> Data extracts:
------

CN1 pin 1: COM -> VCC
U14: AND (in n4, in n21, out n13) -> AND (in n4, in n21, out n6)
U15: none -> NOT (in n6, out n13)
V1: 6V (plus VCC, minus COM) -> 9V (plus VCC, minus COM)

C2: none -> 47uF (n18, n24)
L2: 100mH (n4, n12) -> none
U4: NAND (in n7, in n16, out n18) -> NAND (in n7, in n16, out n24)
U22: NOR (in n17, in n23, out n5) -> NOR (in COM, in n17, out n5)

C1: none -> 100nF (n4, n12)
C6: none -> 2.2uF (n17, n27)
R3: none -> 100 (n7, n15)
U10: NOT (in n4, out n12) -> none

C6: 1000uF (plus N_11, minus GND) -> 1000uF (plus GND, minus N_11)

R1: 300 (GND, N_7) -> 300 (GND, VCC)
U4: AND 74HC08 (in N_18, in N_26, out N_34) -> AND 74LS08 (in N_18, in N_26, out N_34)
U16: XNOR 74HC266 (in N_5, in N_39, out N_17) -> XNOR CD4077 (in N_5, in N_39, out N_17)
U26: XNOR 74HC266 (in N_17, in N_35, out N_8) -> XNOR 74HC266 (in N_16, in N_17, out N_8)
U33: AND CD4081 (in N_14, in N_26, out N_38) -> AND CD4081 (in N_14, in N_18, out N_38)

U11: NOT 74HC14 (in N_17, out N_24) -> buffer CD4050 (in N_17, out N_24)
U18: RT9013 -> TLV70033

------

> How to complete this task: Using the listing above, copy exactly the line that contains "R1: 300 (GND, N_7) -> 300 (GND, VCC)", the line that contains "U11: NOT 74HC14", and each line that falls between them.

> Answer to the exercise:
R1: 300 (GND, N_7) -> 300 (GND, VCC)
U4: AND 74HC08 (in N_18, in N_26, out N_34) -> AND 74LS08 (in N_18, in N_26, out N_34)
U16: XNOR 74HC266 (in N_5, in N_39, out N_17) -> XNOR CD4077 (in N_5, in N_39, out N_17)
U26: XNOR 74HC266 (in N_17, in N_35, out N_8) -> XNOR 74HC266 (in N_16, in N_17, out N_8)
U33: AND CD4081 (in N_14, in N_26, out N_38) -> AND CD4081 (in N_14, in N_18, out N_38)

U11: NOT 74HC14 (in N_17, out N_24) -> buffer CD4050 (in N_17, out N_24)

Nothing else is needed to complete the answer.